◆ **TASK**
Two lines mark the range in the entries below: the one holding "camera: 165 degrees right, 0 degrees up" and the one holding "(361, 248) = (275, 144): black". Set down those two and all lines between them, exactly.

◆ **EXTRACTED ENTRIES**
[Start of section]
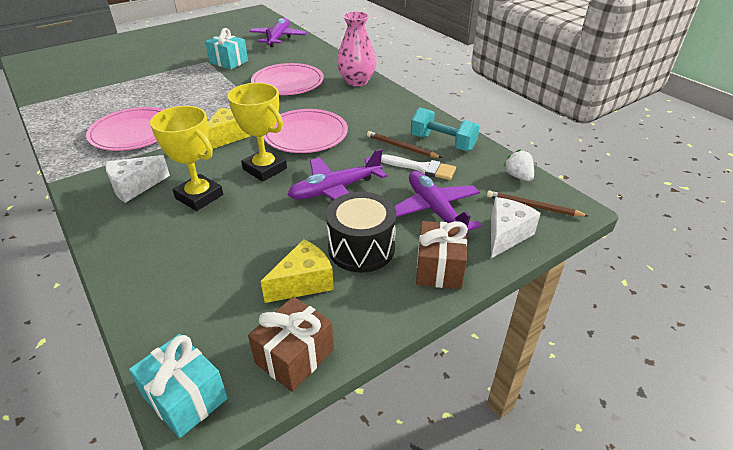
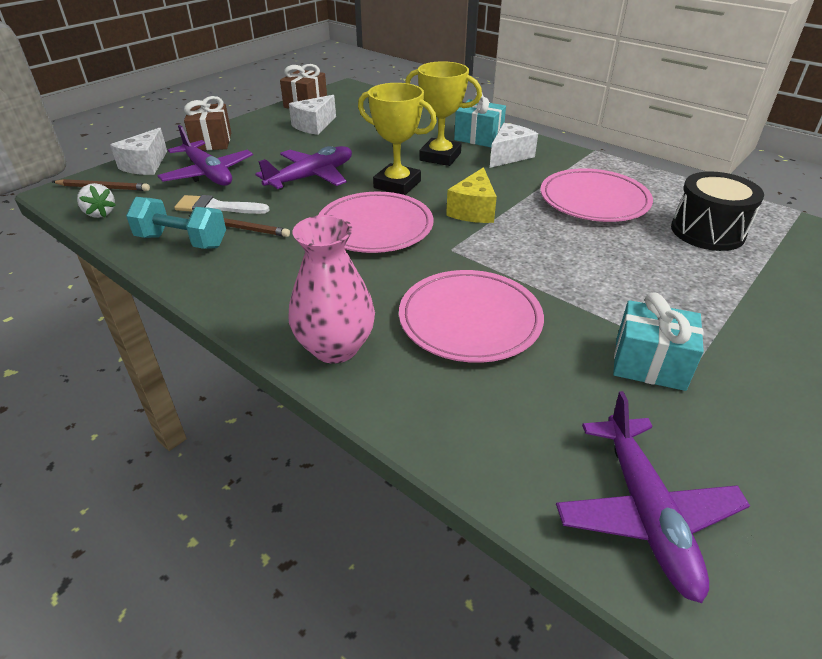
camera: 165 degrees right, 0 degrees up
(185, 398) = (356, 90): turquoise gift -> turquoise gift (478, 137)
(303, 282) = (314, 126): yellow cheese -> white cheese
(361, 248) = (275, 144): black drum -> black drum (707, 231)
[End of section]
[Start of section]
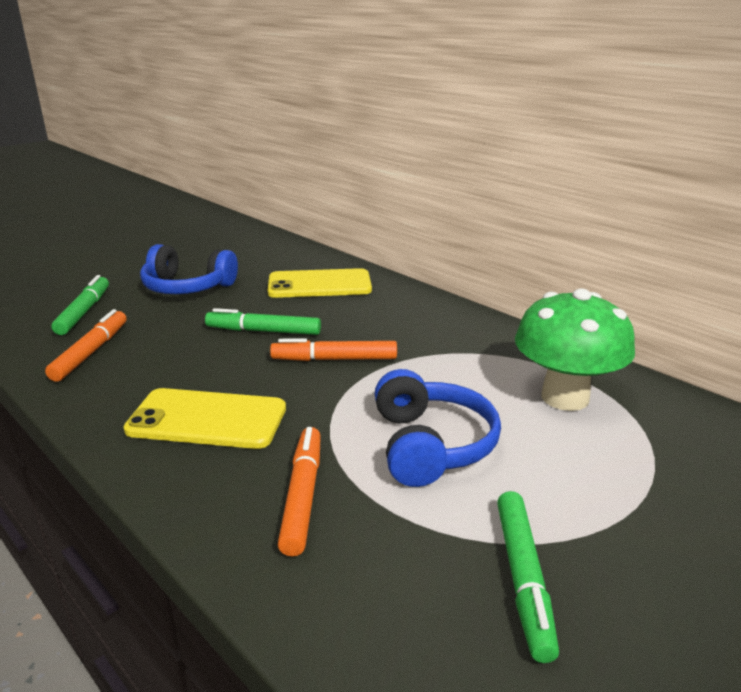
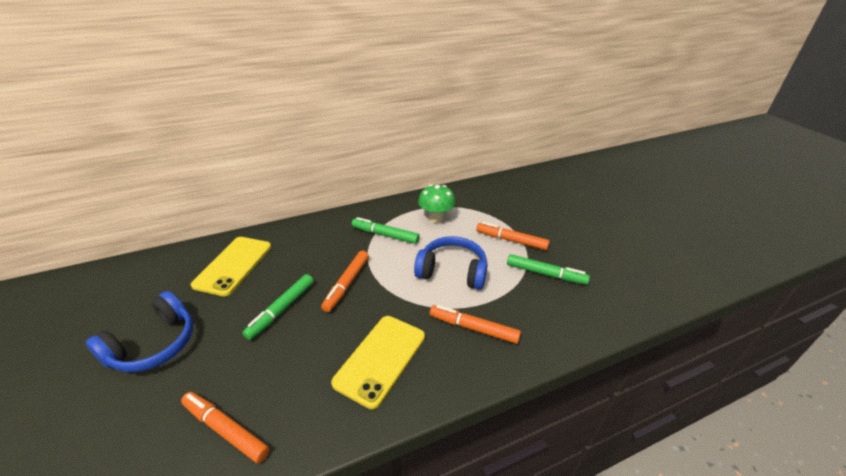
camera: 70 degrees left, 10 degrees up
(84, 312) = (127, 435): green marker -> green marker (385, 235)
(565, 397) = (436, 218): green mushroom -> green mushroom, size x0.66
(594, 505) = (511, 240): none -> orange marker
[End of section]
[Start of section]
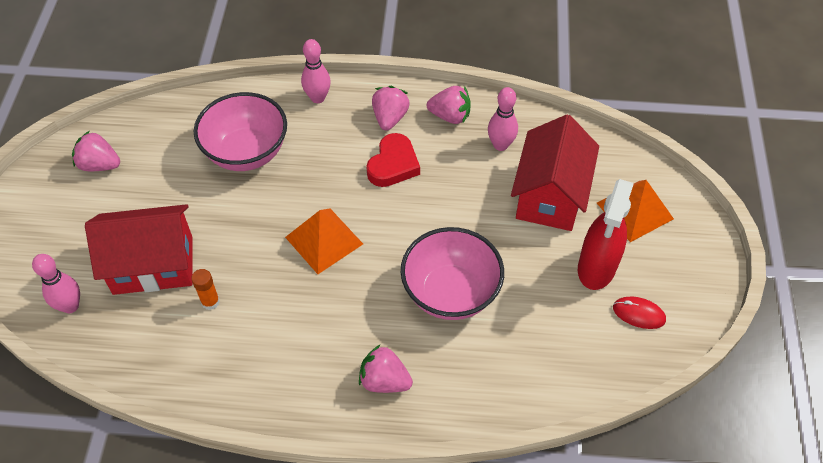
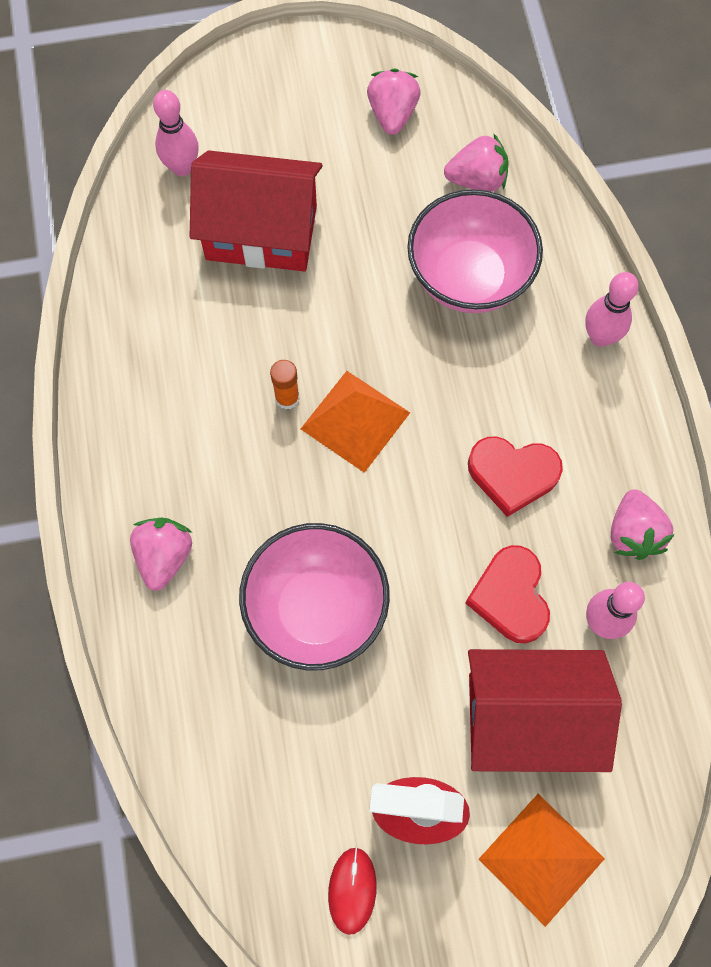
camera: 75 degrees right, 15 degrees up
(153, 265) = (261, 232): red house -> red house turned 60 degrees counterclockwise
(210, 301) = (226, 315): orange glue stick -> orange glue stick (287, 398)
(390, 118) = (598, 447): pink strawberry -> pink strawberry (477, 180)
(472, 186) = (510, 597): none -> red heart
[End of section]
◆ **ANSWER SPACE**
camera: 165 degrees right, 0 degrees up
(185, 398) = (356, 90): turquoise gift -> turquoise gift (478, 137)
(303, 282) = (314, 126): yellow cheese -> white cheese
(361, 248) = (275, 144): black drum -> black drum (707, 231)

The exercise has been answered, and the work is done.